Work to complete: How many lines below hold "house"? Answer with only the number.

Available data:
* * * *
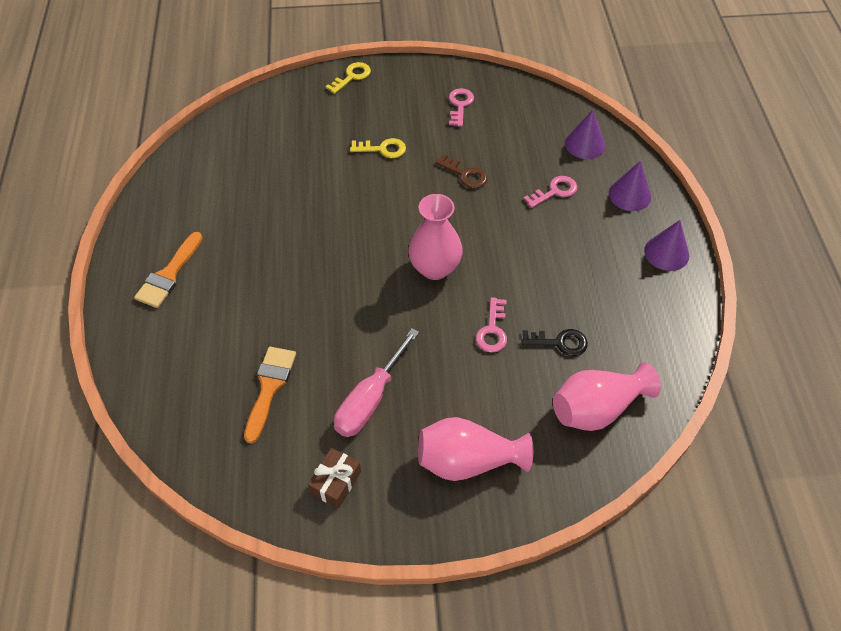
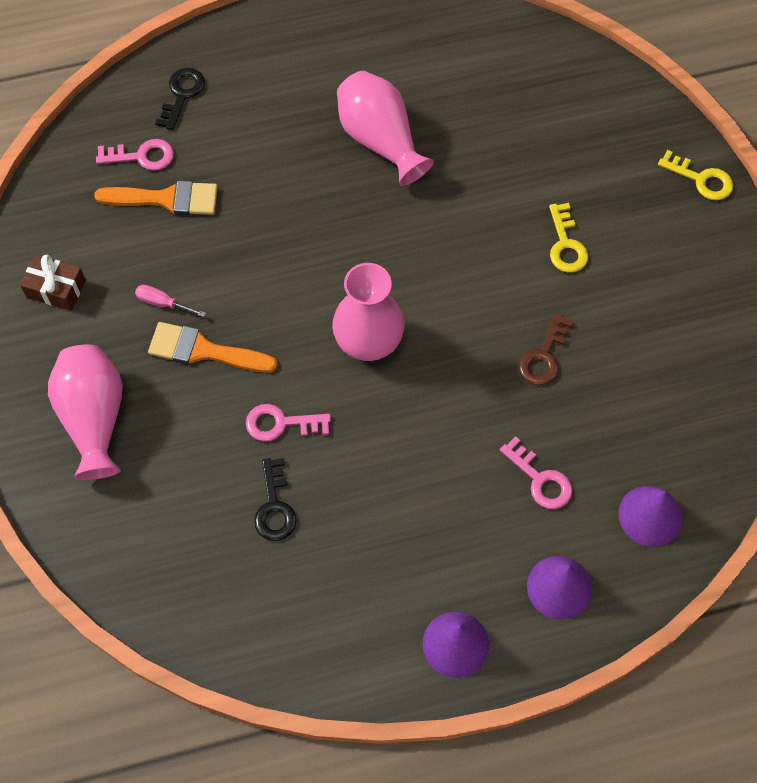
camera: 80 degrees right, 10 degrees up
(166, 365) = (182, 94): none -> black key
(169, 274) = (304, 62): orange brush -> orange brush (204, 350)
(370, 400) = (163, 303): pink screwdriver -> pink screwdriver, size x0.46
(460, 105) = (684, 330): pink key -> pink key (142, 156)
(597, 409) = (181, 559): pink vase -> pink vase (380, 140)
* * * *
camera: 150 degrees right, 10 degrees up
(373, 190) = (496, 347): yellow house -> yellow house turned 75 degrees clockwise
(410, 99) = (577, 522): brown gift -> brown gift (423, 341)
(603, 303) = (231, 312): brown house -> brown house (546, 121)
* * * *
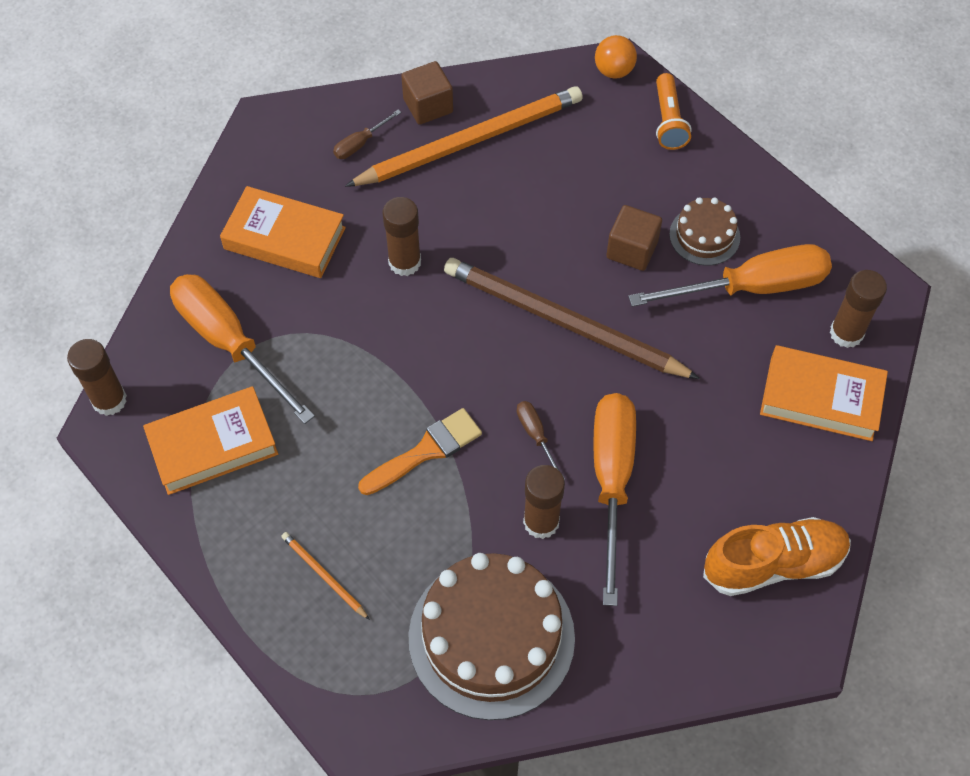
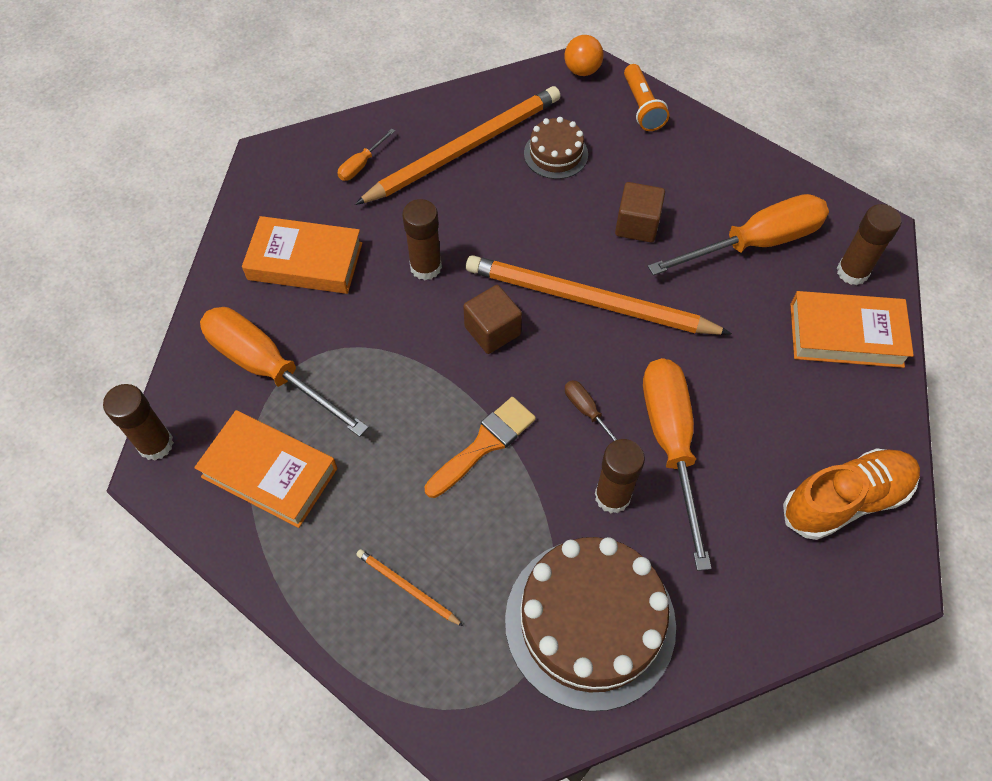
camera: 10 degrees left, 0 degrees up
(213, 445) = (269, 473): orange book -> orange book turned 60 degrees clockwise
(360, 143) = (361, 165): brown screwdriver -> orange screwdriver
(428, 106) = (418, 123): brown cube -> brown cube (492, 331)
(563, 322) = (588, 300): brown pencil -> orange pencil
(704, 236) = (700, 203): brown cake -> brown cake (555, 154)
* * * *
Exercise response: 2